Dataset entries
Segment Open

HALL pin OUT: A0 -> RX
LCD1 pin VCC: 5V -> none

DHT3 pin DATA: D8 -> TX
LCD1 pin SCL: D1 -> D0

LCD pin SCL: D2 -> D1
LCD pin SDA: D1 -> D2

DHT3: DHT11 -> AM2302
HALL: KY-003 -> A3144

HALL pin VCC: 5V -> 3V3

Segment Closed

Write out exactly those lines of the records above that lie from the one with "DHT3 pin DATA: D8 -> TX" through the last line, including both.

DHT3 pin DATA: D8 -> TX
LCD1 pin SCL: D1 -> D0

LCD pin SCL: D2 -> D1
LCD pin SDA: D1 -> D2

DHT3: DHT11 -> AM2302
HALL: KY-003 -> A3144

HALL pin VCC: 5V -> 3V3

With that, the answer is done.